## Requirement
Skip the pictures and write out, word for word, the lines below from the one with "moved: leaf-green_small_lock <272, 136>" through the one with "added: blue_mouse <598, 476>", inclusive.
[[ Study material open ]]
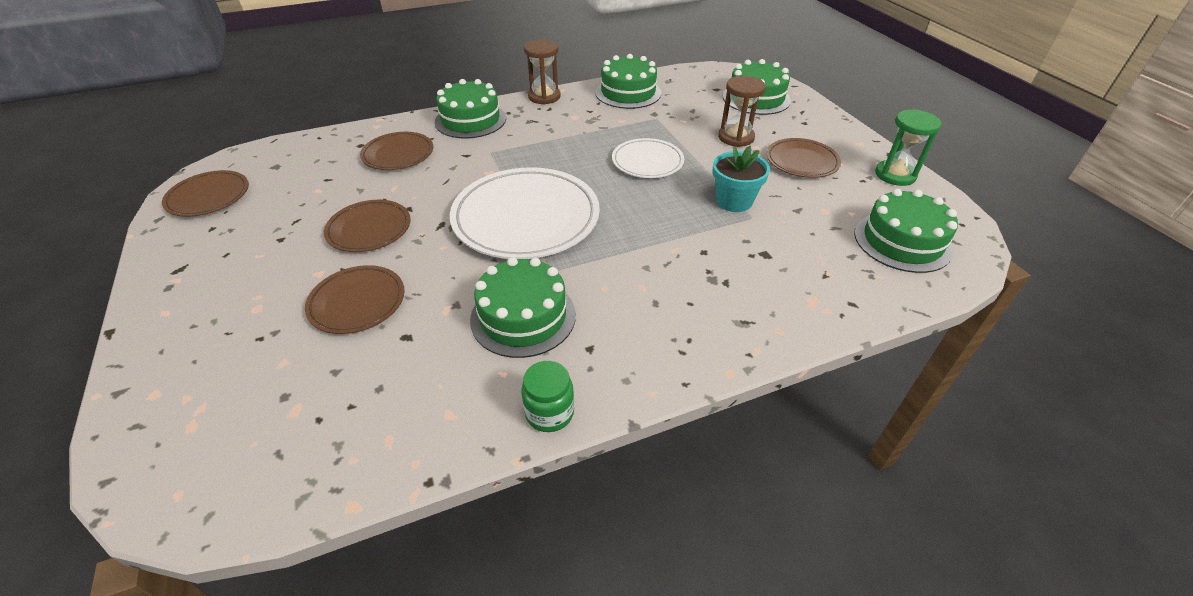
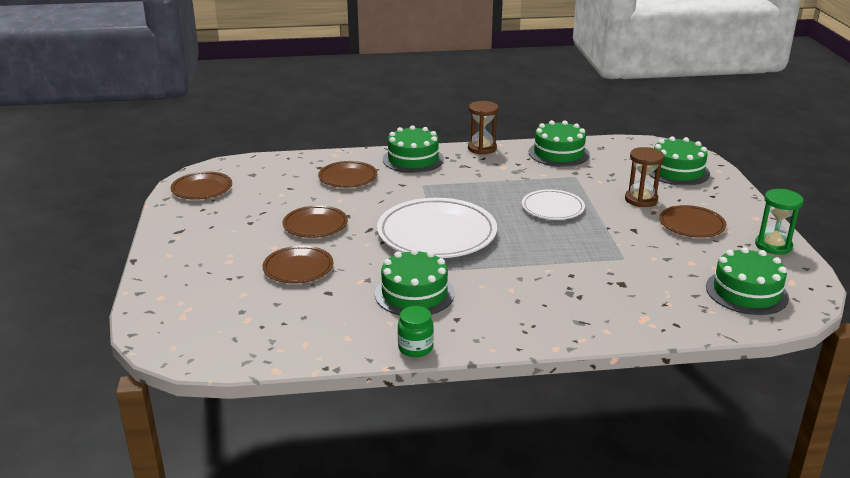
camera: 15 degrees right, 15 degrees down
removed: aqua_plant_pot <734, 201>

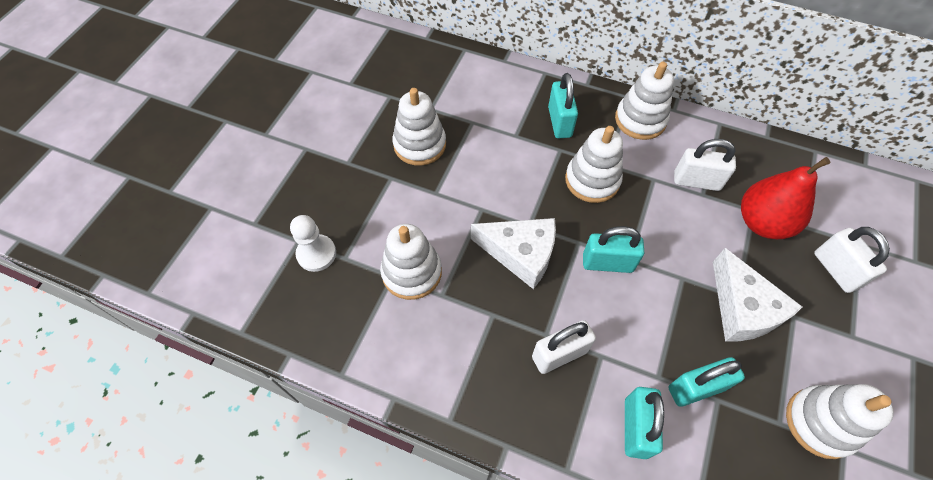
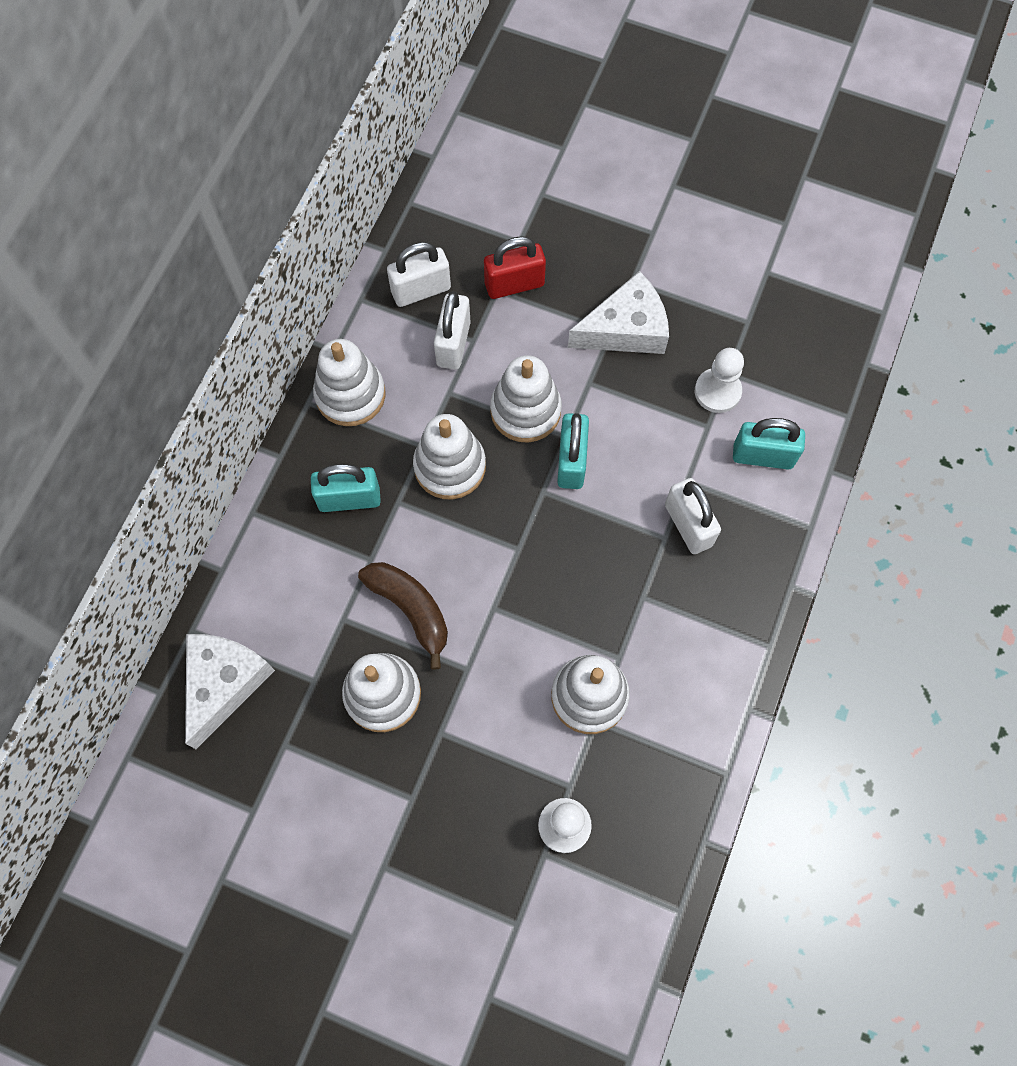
camera: 90 degrees left, 10 degrees up
added: brown_toy_banana <411, 609>
moved: white_cheese_wedge <520, 254> to <224, 683>; white_stacking_rings <820, 423> to <525, 410>; white_small_lock <836, 270> to <421, 290>
replaced: aqua_small_lock <696, 388> to white_game_pawn <717, 391>; red_toy_pear <762, 223> to red_small_lock <514, 284>

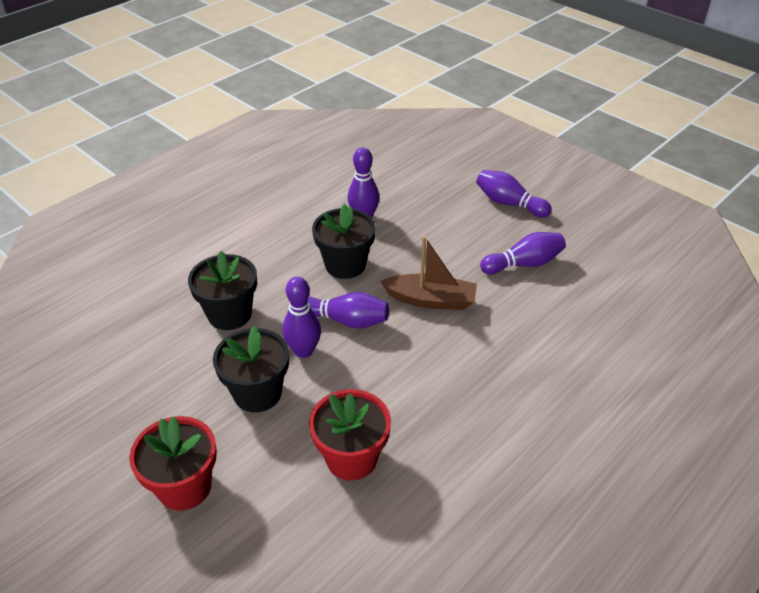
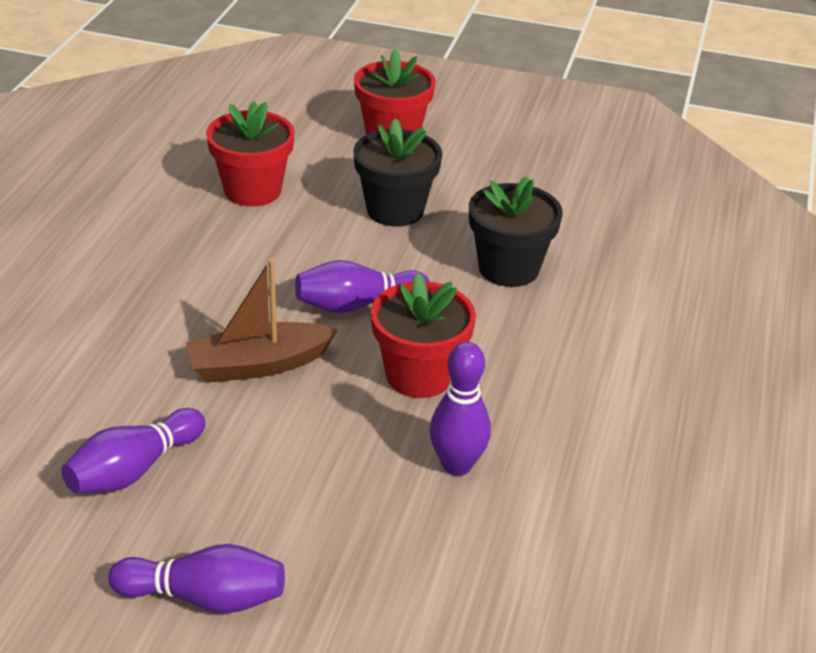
camera: 150 degrees right, 5 degrees down
removed: royal_purple_skittle <303, 351>
recoloured: jet-black_plant_pot <345, 265> to red_plant_pot <419, 375>

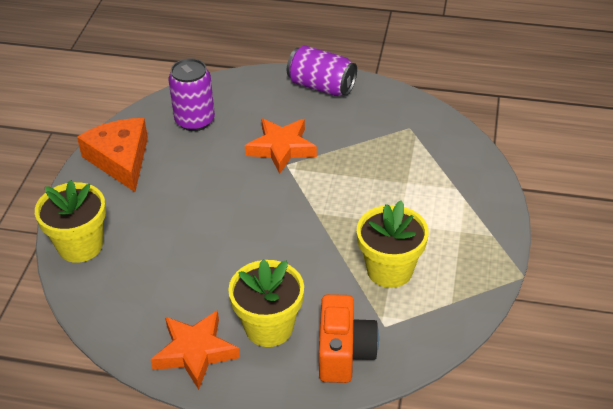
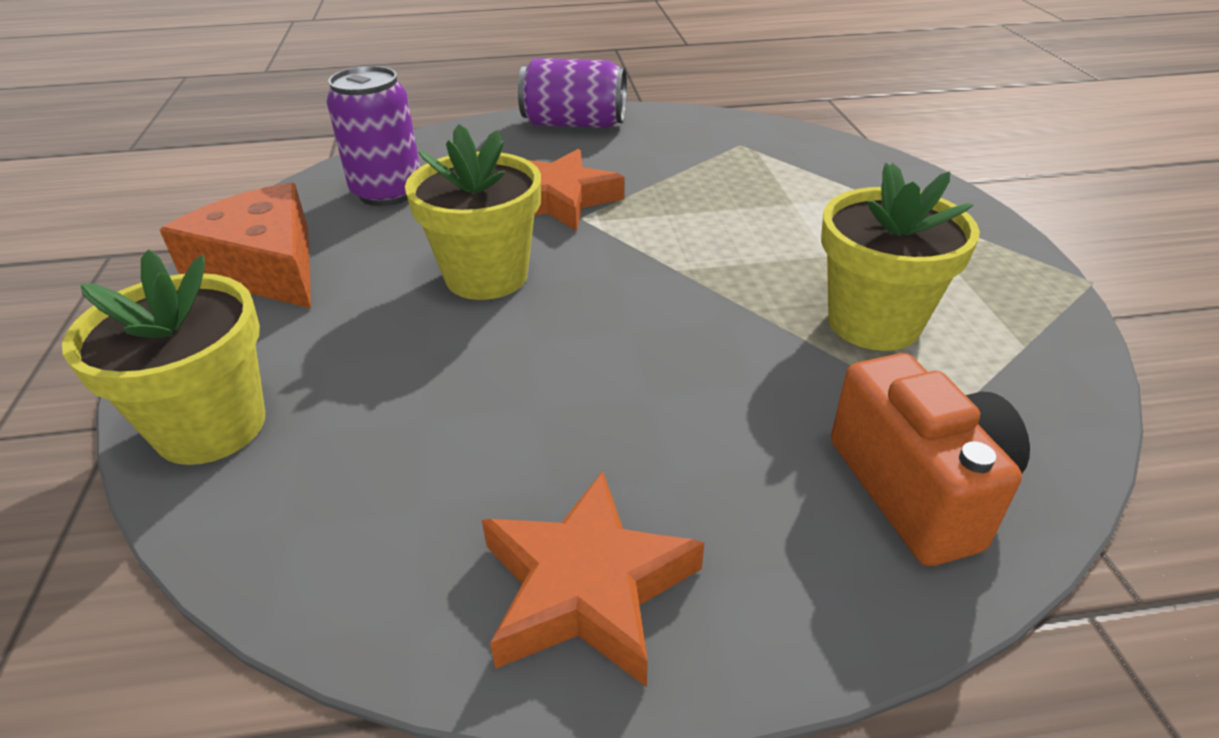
camera: 20 degrees left, 5 degrees down
moved: yellow_plant_pot <269, 327> to <486, 276>

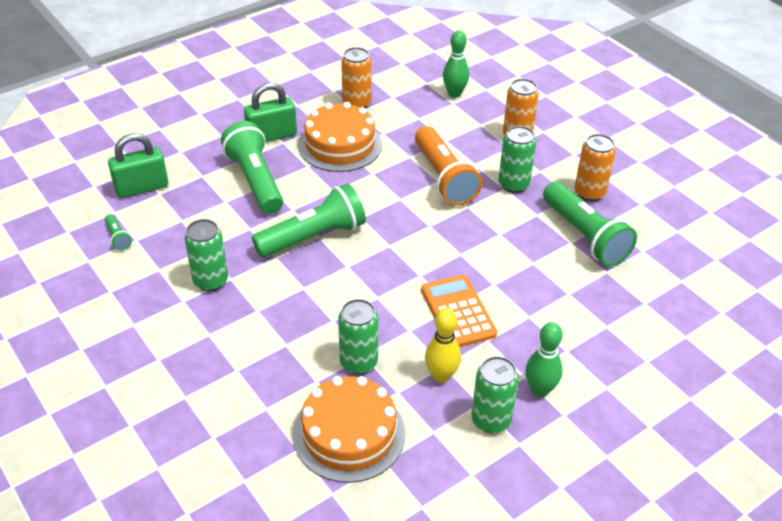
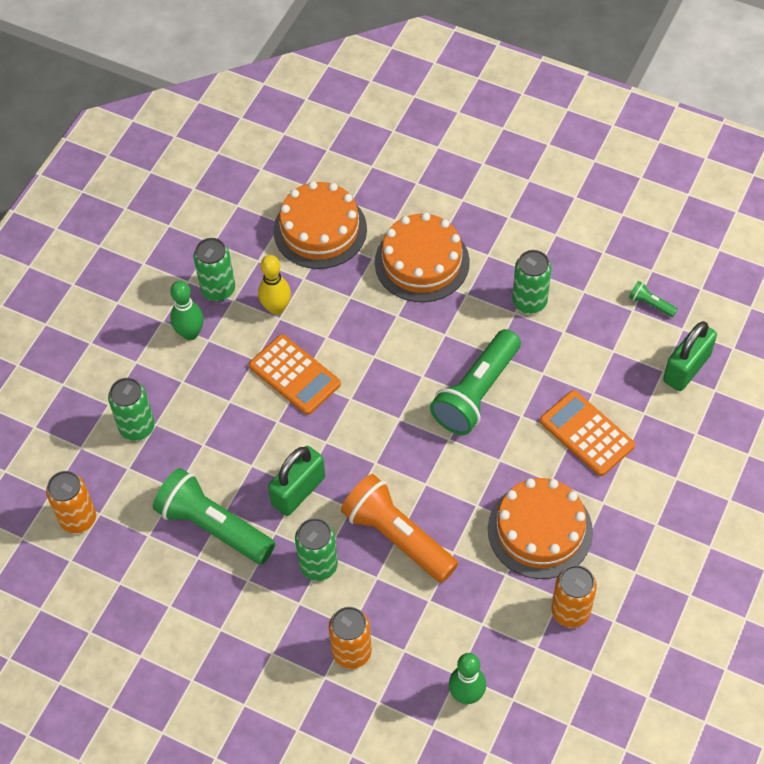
camera: 155 degrees right, 15 degrees up
added: orange_gateau <422, 262>
moved: leaf-green_small_lock <272, 136> to <298, 491>; leaf-green_can <358, 362> to <137, 427>; orange_can <589, 192> to <78, 519>
replaced: leaf-green_flashlight <255, 180> to orange_adding_machine <587, 433>

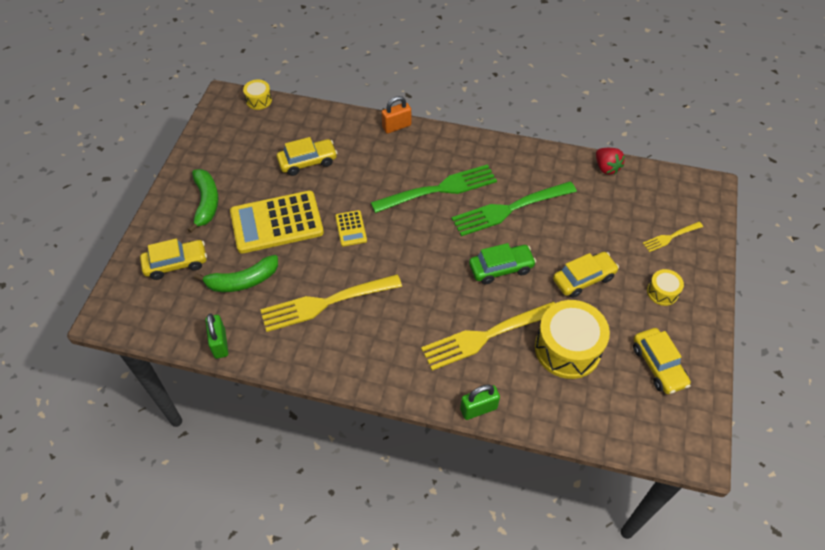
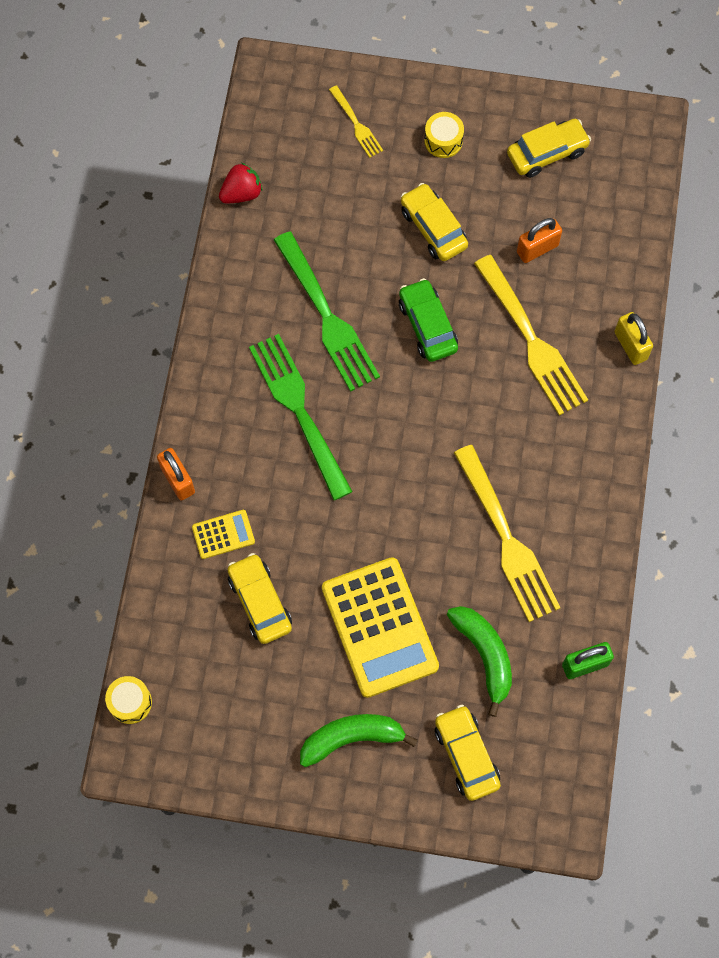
camera: 95 degrees left, 15 degrees up
moved: yellow_adding_machine <351, 228> to <223, 534>
replaced: yellow_snare_drum <567, 349> to orange_small_lock <537, 249>
recoloured: leaf-green_small_lock <478, 409> to yellow_small_lock <630, 345>

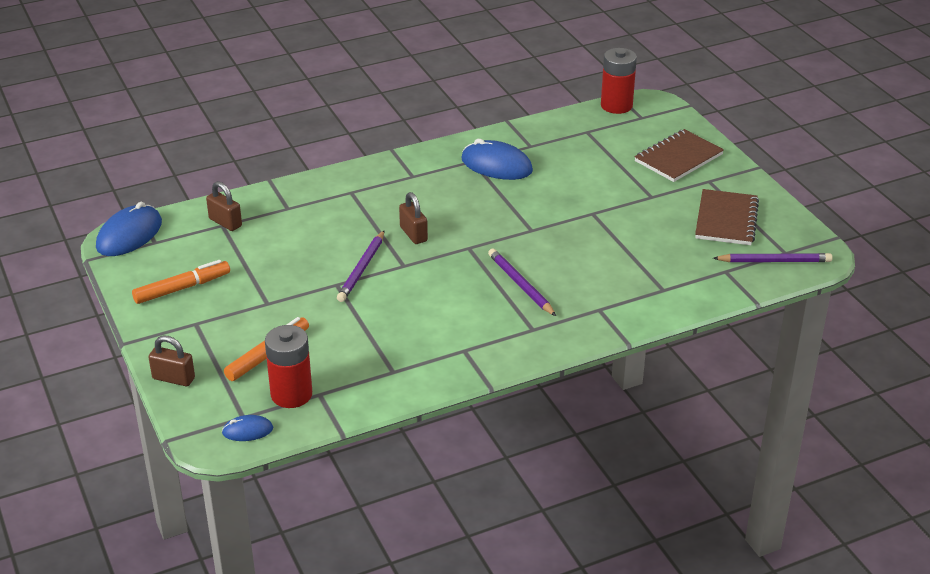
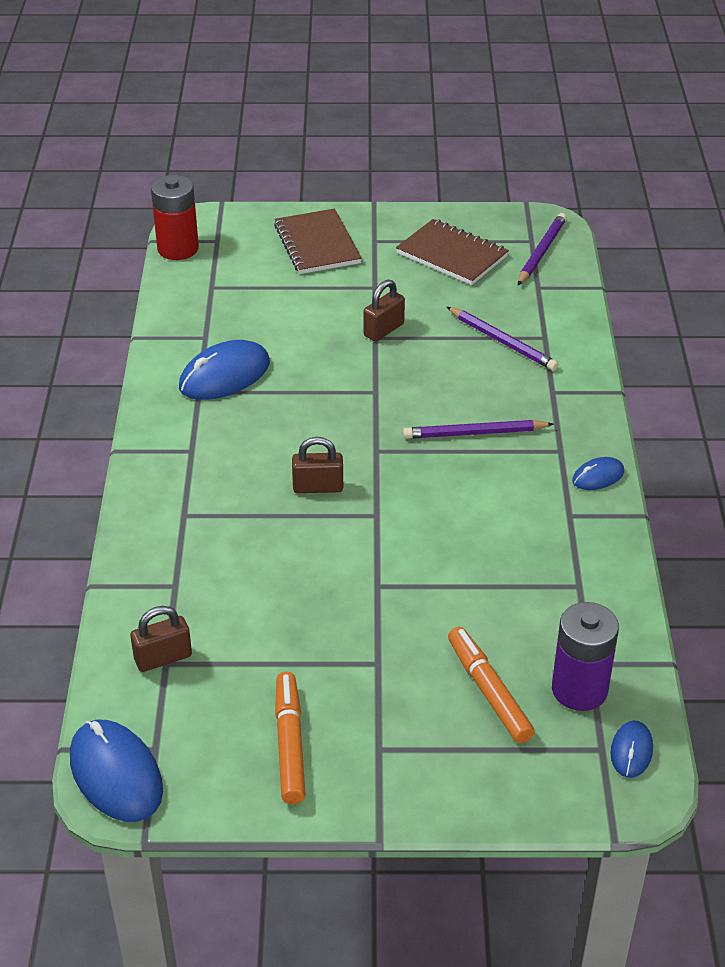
camera: 65 degrees left, 5 degrees up
added: blue_mouse <598, 476>
moved: brown_small_lock <173, 378> to <383, 330>; royal_purple_lead_pencil <362, 269> to <502, 341>
recoloured: red_AA_battery <291, 394> to royal_purple_AA_battery <579, 689>

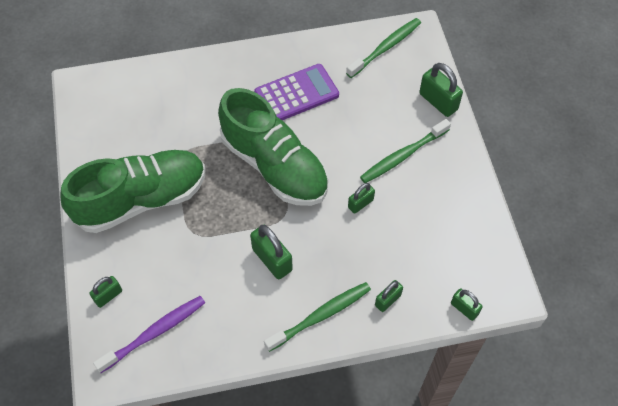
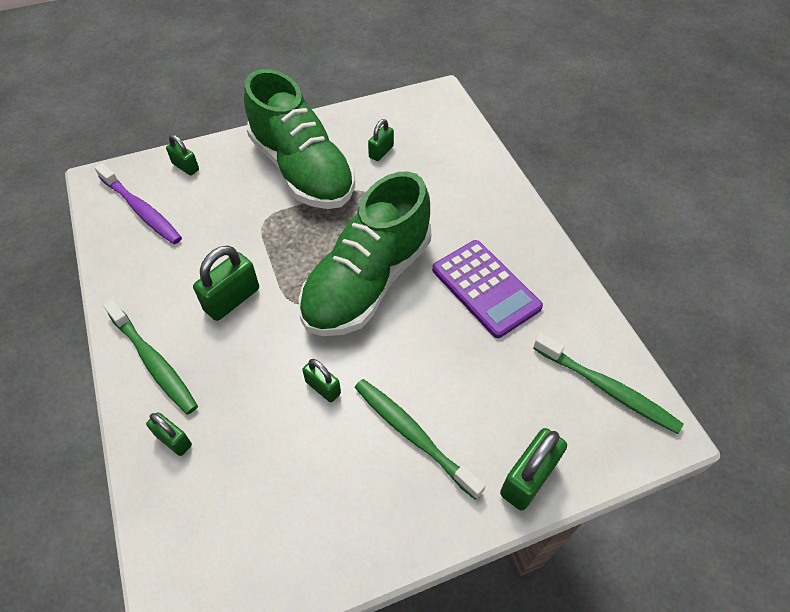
camera: 80 degrees right, 5 degrees down
moved: leaf-green_small_lock <464, 308> to <381, 152>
[[ Study material closed ]]
## Result for this exercise
moved: leaf-green_small_lock <272, 136> to <298, 491>; leaf-green_can <358, 362> to <137, 427>; orange_can <589, 192> to <78, 519>
replaced: leaf-green_flashlight <255, 180> to orange_adding_machine <587, 433>

camera: 95 degrees left, 15 degrees up
moved: yellow_adding_machine <351, 228> to <223, 534>
replaced: yellow_snare_drum <567, 349> to orange_small_lock <537, 249>
recoloured: leaf-green_small_lock <478, 409> to yellow_small_lock <630, 345>

camera: 65 degrees left, 5 degrees up
added: blue_mouse <598, 476>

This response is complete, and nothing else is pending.